§ YOUR GOAL:
From the line containing "(290, 140) = (291, 302): purple" through the last line of the records, print every line exactly and nothing more.
########################################
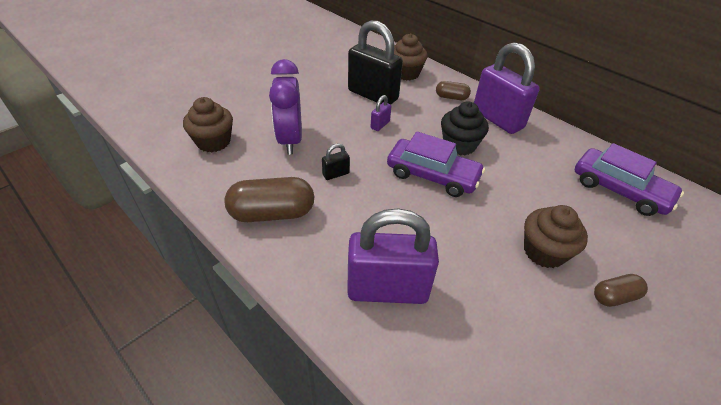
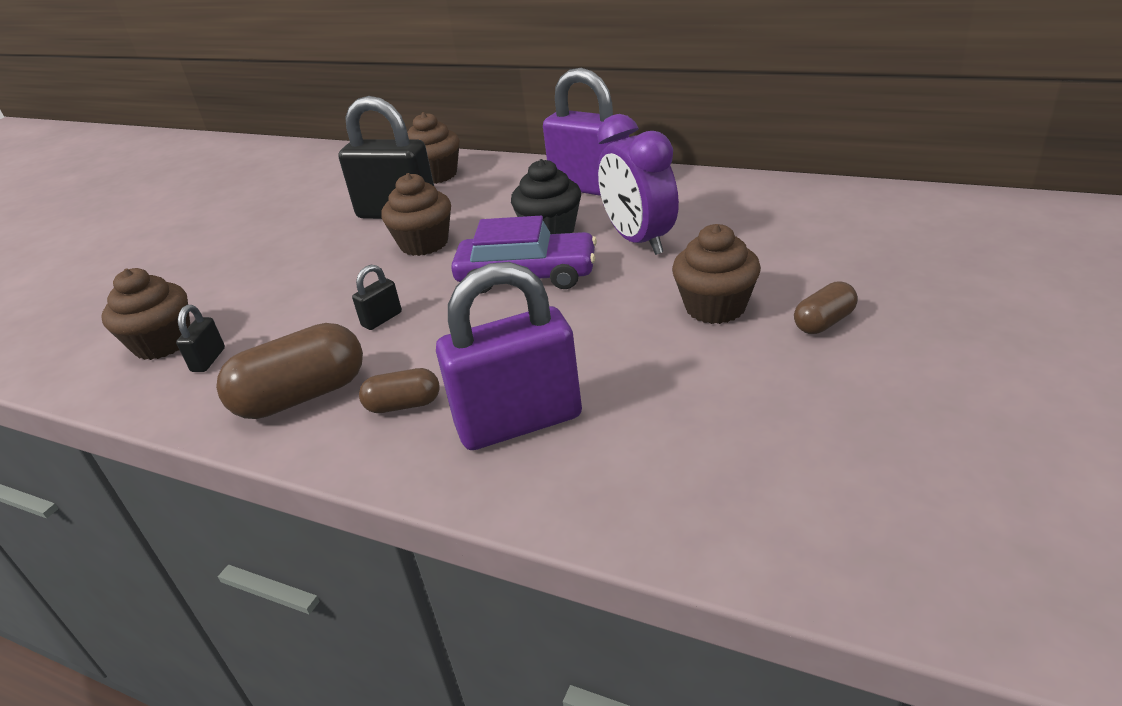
camera: 15 degrees left, 10 degrees down
(232, 164) = (208, 360): none -> black padlock
(290, 140) = (291, 302): purple clock -> purple clock (639, 240)
(380, 125) = (424, 243): purple padlock -> brown cupcake
(451, 97) = (515, 183): brown capsule -> brown capsule (403, 405)
(619, 190) = (782, 213): purple car -> none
########################################
§ ANSWER SPACE:
(290, 140) = (291, 302): purple clock -> purple clock (639, 240)
(380, 125) = (424, 243): purple padlock -> brown cupcake
(451, 97) = (515, 183): brown capsule -> brown capsule (403, 405)
(619, 190) = (782, 213): purple car -> none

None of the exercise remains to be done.